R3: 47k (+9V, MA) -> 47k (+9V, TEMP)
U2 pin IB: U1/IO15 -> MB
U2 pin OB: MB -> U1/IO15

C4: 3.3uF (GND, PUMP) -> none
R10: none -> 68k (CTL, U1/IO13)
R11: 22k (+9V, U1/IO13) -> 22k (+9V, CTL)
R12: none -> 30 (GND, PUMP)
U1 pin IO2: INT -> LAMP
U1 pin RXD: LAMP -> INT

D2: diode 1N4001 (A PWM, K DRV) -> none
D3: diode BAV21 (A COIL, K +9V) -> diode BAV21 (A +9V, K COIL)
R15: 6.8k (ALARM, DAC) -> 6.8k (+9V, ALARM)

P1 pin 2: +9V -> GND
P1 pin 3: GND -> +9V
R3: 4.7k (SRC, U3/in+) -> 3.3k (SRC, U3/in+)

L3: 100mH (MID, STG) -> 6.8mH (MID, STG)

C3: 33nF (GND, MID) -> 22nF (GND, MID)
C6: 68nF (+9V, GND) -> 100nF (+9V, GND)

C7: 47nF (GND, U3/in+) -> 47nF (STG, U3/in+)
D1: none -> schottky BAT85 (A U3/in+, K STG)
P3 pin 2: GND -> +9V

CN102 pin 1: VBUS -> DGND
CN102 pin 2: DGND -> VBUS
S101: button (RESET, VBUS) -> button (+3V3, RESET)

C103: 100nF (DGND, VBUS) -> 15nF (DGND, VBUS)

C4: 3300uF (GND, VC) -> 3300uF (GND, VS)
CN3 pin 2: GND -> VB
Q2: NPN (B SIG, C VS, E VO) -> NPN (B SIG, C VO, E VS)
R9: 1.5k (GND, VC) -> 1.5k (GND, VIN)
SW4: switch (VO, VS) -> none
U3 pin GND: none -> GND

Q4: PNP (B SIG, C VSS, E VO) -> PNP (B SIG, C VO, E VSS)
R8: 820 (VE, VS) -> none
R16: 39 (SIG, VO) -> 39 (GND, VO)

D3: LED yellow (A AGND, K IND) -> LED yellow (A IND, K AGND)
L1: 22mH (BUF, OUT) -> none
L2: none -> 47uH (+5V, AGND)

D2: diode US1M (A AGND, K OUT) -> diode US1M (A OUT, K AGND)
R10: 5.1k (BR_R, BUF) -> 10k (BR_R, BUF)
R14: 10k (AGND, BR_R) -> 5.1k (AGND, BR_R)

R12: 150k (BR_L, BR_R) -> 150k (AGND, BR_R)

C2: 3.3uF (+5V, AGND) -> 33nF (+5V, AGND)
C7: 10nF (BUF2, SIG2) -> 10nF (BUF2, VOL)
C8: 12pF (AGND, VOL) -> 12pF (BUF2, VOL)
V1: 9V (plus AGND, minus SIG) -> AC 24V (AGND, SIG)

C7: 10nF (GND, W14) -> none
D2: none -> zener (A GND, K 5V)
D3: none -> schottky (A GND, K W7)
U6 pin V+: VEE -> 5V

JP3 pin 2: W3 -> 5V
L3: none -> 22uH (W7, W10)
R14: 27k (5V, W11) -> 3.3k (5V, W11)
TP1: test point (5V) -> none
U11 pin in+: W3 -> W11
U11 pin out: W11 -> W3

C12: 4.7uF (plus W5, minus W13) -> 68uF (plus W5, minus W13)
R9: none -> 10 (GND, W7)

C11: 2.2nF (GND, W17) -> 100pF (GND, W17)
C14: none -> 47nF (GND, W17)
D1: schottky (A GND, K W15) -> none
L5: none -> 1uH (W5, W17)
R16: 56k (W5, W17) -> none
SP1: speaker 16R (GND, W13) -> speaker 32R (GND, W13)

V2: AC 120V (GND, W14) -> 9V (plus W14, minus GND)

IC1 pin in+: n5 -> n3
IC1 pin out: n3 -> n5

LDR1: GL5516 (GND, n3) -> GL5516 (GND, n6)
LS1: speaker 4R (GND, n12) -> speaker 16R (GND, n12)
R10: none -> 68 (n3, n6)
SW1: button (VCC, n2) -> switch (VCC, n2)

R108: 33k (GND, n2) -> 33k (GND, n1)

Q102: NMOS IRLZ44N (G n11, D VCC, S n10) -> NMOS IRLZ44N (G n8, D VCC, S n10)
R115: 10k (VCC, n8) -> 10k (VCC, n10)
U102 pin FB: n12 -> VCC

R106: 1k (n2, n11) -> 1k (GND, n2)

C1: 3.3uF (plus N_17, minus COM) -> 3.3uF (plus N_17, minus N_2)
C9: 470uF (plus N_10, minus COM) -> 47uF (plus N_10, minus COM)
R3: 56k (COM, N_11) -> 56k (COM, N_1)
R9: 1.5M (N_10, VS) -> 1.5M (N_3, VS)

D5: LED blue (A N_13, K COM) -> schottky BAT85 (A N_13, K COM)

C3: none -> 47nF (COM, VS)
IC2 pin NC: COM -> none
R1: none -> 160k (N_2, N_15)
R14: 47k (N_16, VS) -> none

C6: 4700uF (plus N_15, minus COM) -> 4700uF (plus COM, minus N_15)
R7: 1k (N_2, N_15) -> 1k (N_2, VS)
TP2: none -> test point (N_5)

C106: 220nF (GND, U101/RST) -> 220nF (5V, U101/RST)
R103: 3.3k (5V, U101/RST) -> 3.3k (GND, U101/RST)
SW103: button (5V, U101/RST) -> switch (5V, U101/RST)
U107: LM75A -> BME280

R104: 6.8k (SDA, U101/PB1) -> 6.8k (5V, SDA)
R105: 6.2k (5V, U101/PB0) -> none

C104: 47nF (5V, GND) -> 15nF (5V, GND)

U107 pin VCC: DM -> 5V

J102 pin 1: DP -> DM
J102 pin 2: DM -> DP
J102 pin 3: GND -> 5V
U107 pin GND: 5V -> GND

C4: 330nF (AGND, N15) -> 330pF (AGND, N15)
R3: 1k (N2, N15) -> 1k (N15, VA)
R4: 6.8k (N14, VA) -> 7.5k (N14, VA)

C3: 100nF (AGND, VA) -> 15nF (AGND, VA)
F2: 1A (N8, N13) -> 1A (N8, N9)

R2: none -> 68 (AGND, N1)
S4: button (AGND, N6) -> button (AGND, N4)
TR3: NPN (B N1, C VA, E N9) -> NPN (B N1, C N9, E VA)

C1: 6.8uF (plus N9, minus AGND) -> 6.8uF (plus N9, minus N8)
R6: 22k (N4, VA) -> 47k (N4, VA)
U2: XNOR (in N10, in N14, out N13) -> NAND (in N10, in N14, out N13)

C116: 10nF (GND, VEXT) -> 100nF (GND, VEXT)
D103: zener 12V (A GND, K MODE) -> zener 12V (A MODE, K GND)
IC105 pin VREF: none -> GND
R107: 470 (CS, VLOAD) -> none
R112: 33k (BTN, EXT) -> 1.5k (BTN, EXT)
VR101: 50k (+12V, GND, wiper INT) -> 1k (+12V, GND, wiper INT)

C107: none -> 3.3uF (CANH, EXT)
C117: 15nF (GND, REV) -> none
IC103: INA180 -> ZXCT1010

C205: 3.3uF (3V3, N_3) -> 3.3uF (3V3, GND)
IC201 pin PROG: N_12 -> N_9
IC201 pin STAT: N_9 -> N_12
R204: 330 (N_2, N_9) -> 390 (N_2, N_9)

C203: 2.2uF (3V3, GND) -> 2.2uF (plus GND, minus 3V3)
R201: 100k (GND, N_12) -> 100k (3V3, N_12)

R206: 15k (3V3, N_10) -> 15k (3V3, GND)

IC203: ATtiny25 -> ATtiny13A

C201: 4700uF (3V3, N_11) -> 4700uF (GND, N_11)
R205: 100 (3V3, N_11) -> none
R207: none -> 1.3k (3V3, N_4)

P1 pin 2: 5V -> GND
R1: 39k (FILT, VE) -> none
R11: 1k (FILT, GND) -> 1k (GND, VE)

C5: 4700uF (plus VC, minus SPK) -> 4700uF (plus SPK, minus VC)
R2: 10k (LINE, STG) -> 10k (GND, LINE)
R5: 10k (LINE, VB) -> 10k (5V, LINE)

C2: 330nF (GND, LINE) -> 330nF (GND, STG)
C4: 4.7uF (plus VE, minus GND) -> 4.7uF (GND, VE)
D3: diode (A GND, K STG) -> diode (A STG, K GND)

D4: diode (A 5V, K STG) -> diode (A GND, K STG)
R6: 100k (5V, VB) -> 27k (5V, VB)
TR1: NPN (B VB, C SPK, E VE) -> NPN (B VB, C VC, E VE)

* _Task details_: Write out again, exactly as they appear above, the lines from the one containing "R11: 1k (FILT, GND) -> 1k (GND, VE)" to the final line, and only those.

* _Your response_:
R11: 1k (FILT, GND) -> 1k (GND, VE)

C5: 4700uF (plus VC, minus SPK) -> 4700uF (plus SPK, minus VC)
R2: 10k (LINE, STG) -> 10k (GND, LINE)
R5: 10k (LINE, VB) -> 10k (5V, LINE)

C2: 330nF (GND, LINE) -> 330nF (GND, STG)
C4: 4.7uF (plus VE, minus GND) -> 4.7uF (GND, VE)
D3: diode (A GND, K STG) -> diode (A STG, K GND)

D4: diode (A 5V, K STG) -> diode (A GND, K STG)
R6: 100k (5V, VB) -> 27k (5V, VB)
TR1: NPN (B VB, C SPK, E VE) -> NPN (B VB, C VC, E VE)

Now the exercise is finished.